**MATERIAL FOR THIS TASK:**
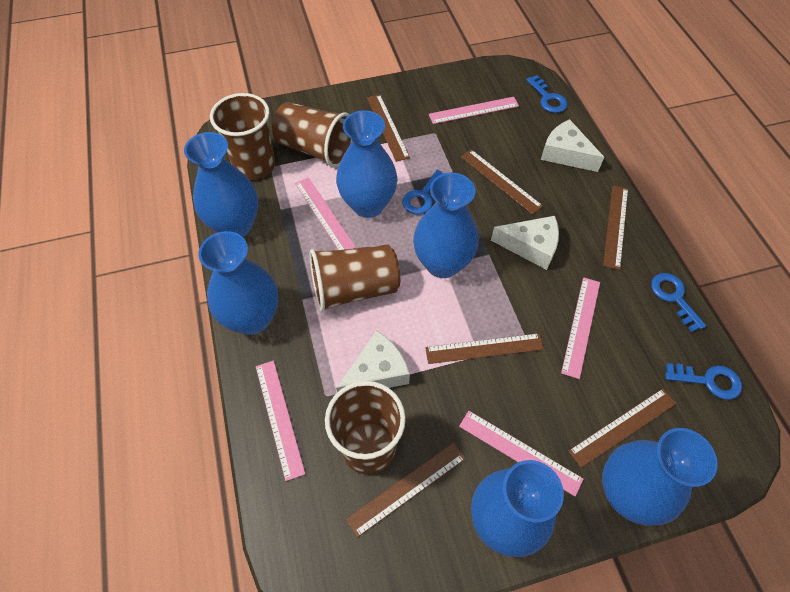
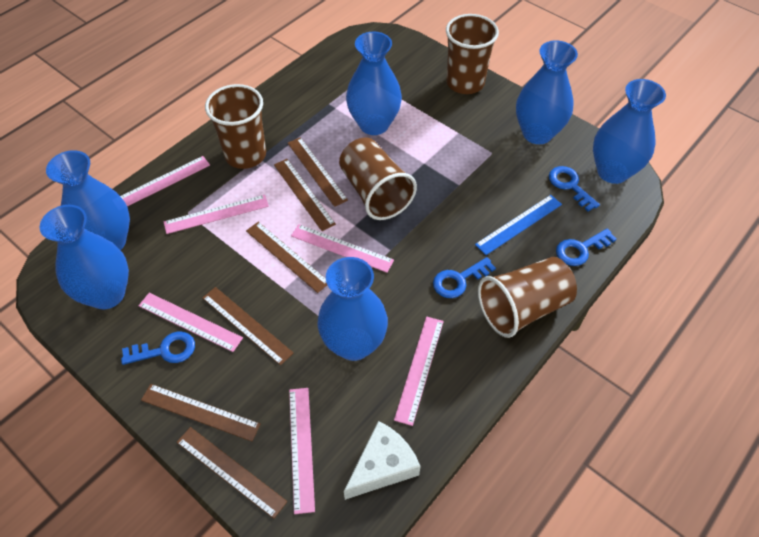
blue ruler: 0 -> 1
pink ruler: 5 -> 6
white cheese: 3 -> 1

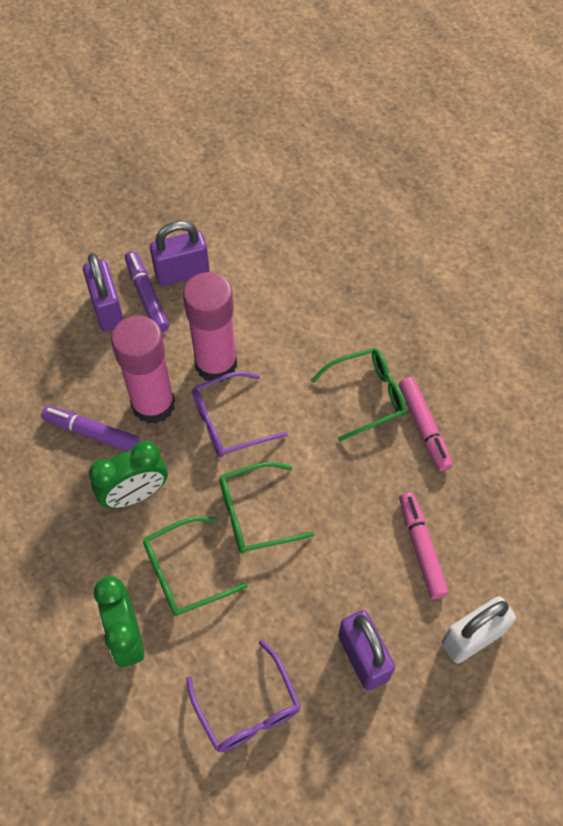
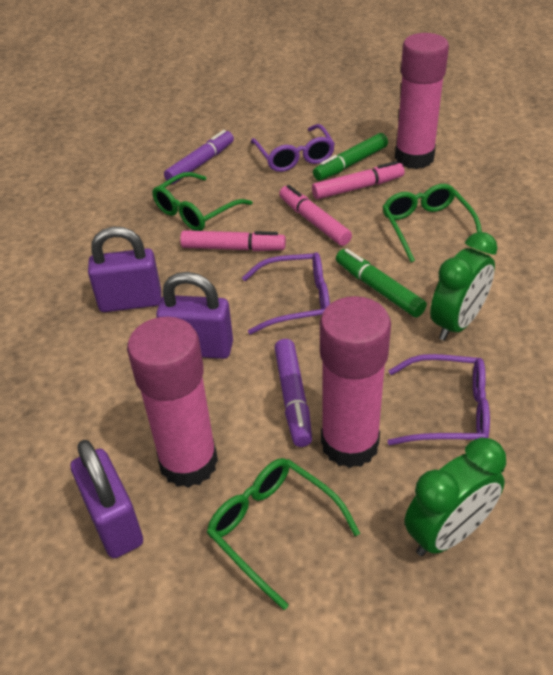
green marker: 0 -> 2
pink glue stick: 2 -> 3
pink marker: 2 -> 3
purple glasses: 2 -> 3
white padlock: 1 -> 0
...
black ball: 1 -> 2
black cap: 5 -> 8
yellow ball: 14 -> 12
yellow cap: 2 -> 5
---
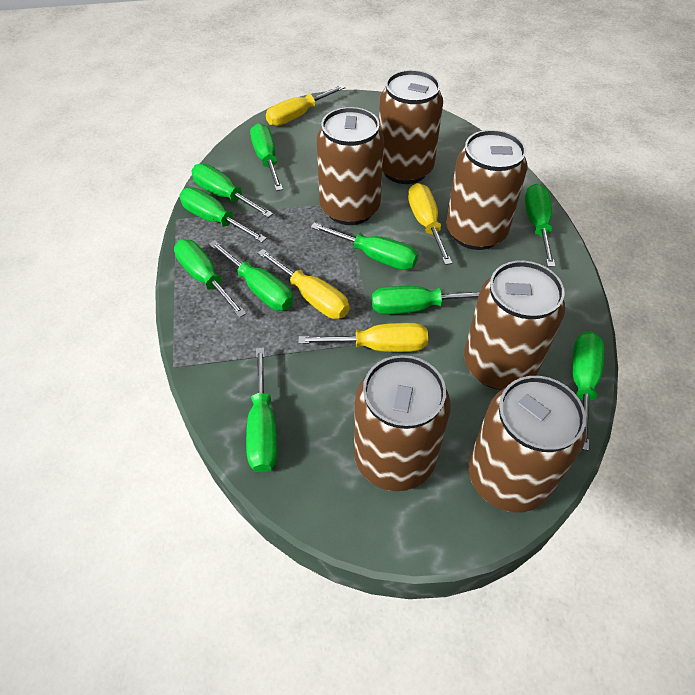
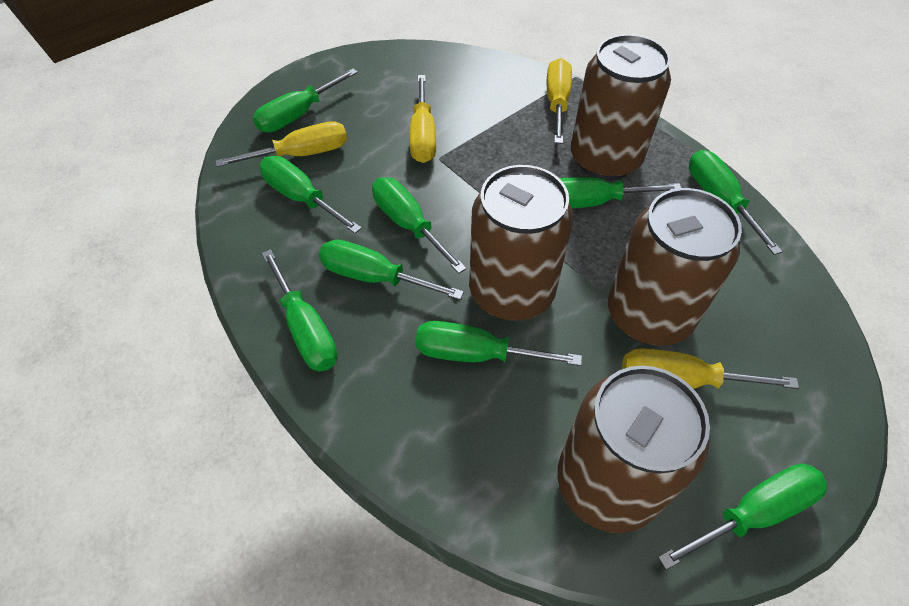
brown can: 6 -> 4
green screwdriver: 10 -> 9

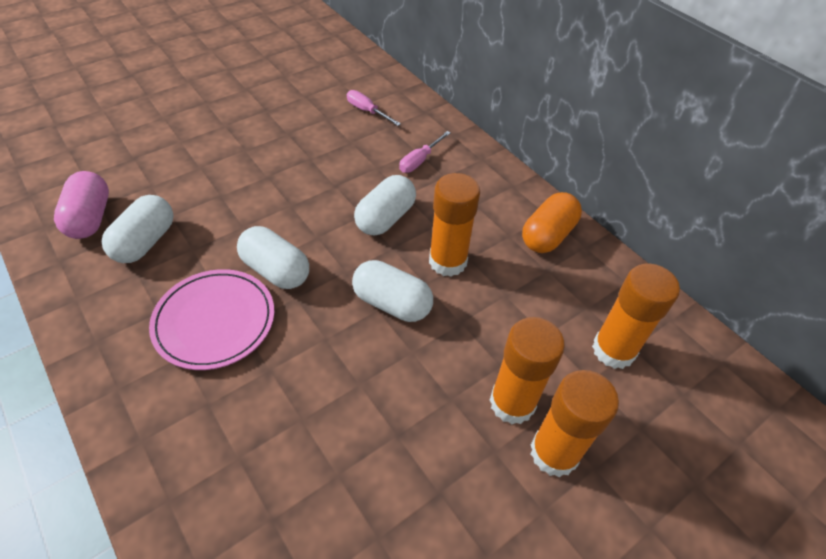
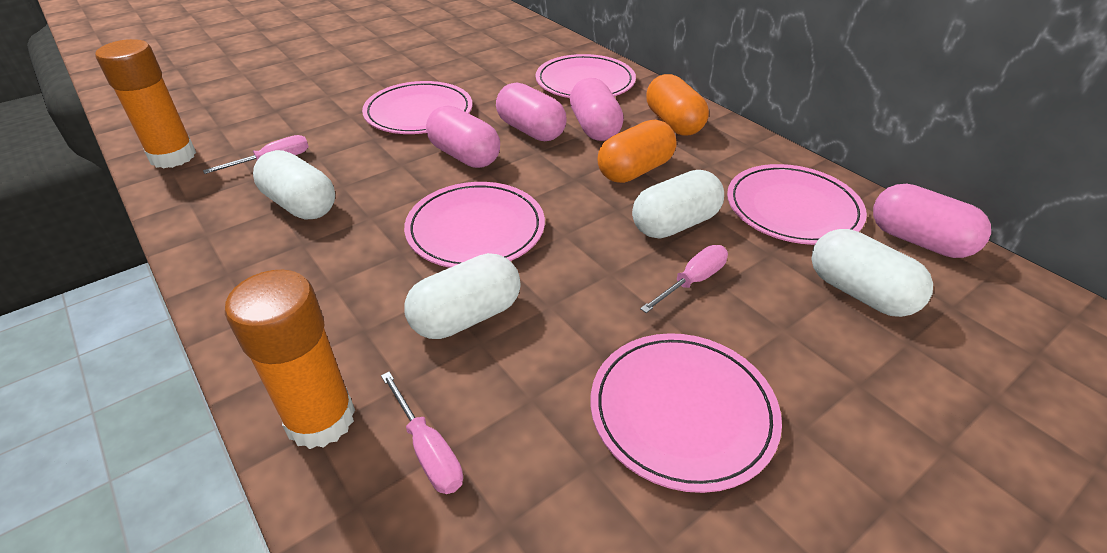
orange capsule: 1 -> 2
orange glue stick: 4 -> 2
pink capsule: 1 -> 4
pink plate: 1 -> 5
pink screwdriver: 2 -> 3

**PROBLEM STATEMENT:** Show every line in the listing above that carries the word "green".

**SOLVED PROBLEM:**
green marker: 0 -> 2
green screwdriver: 10 -> 9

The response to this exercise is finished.